Task instructions: From the listing below, extract every line containing "none".
>>>>
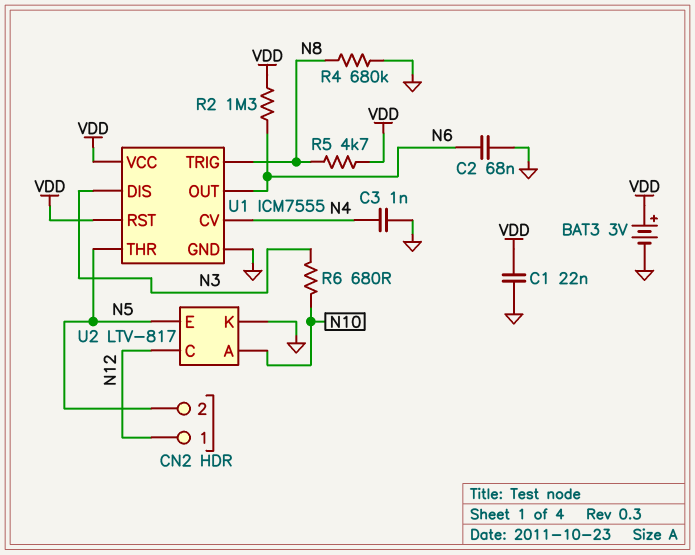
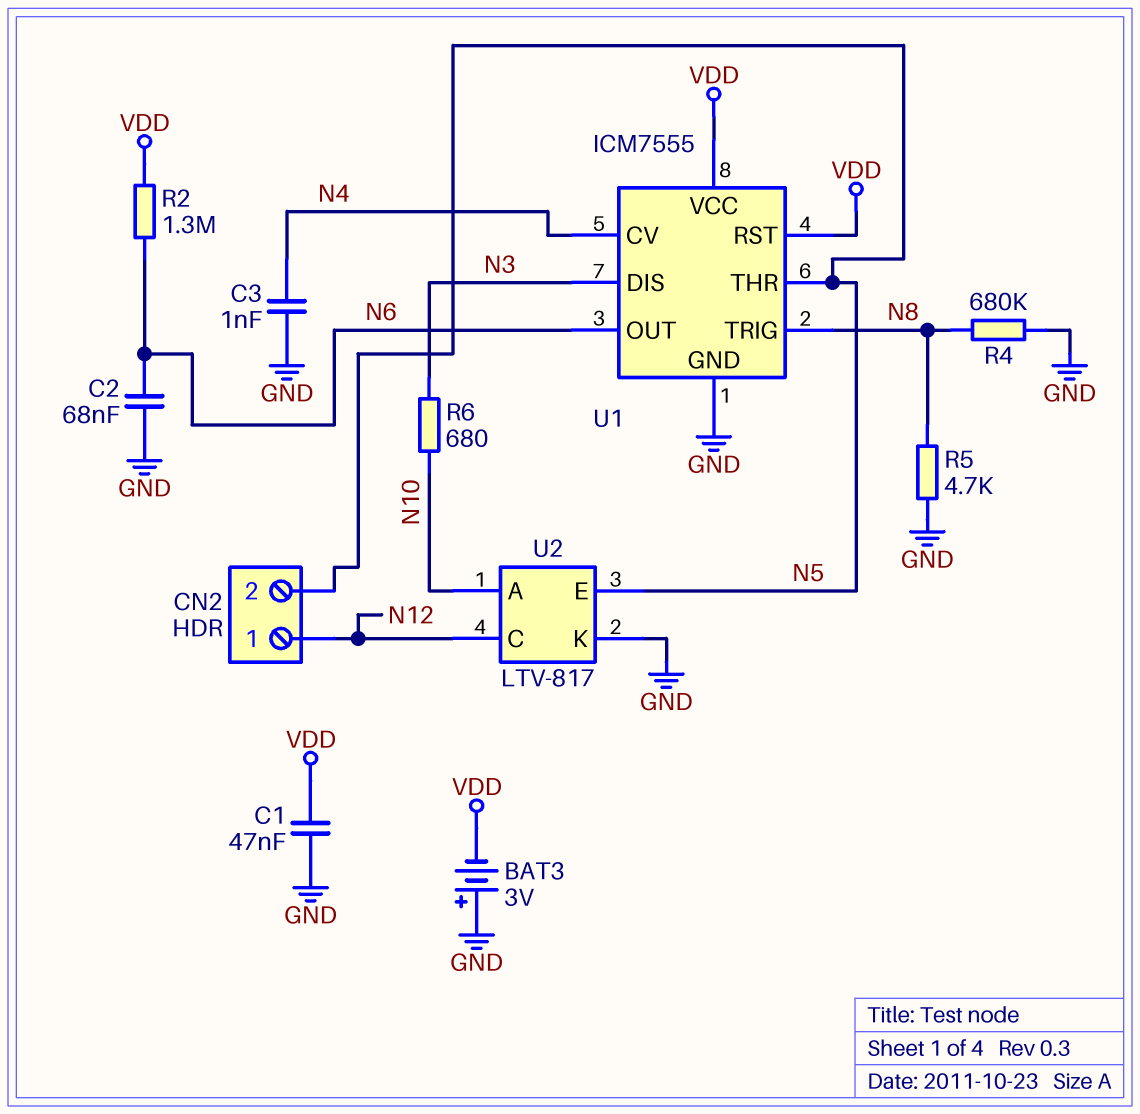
BAT3: 3V (plus VDD, minus GND) -> 3V (plus GND, minus VDD)
C1: 22nF (GND, VDD) -> 47nF (GND, VDD)
R5: 4.7k (N8, VDD) -> 4.7k (GND, N8)

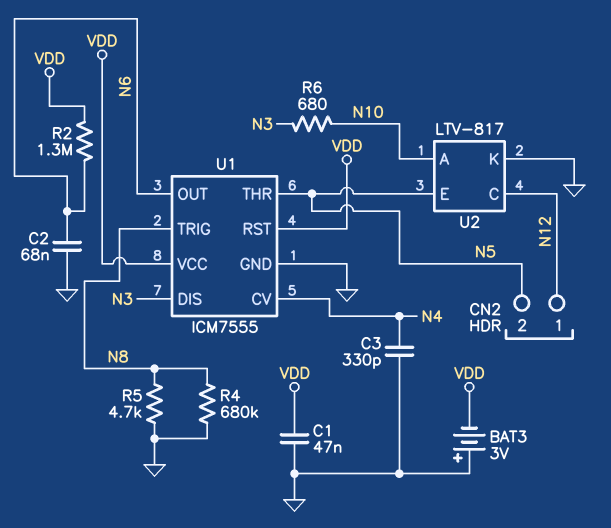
C3: 1nF (GND, N4) -> 330pF (GND, N4)

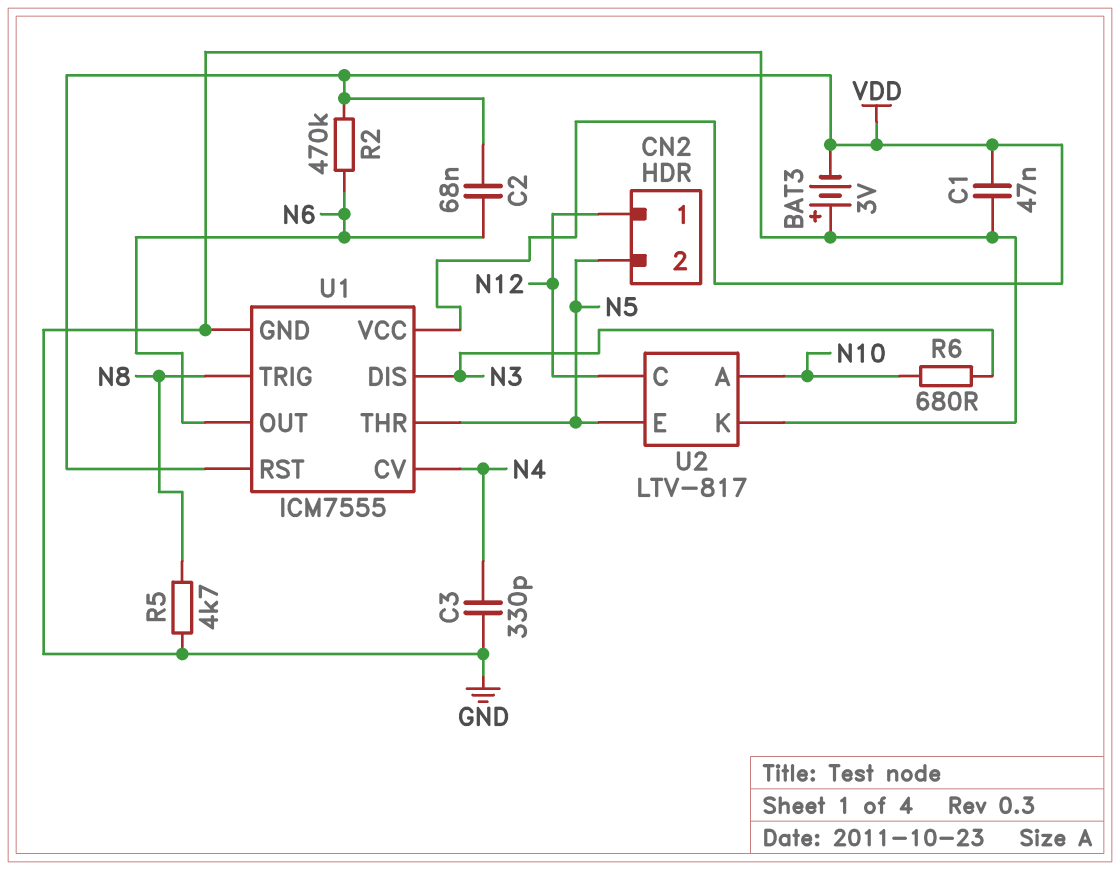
C2: 68nF (GND, N6) -> 68nF (N6, VDD)
R2: 1.3M (N6, VDD) -> 470k (N6, VDD)
R4: 680k (GND, N8) -> none

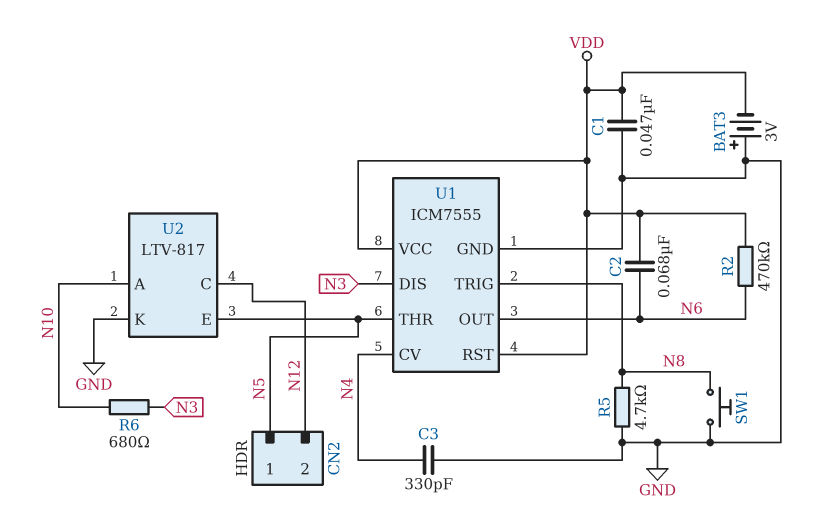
CN2 pin 1: N12 -> N5
CN2 pin 2: N5 -> N12
SW1: none -> button (GND, N8)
<<<<
Completed task:
R4: 680k (GND, N8) -> none
SW1: none -> button (GND, N8)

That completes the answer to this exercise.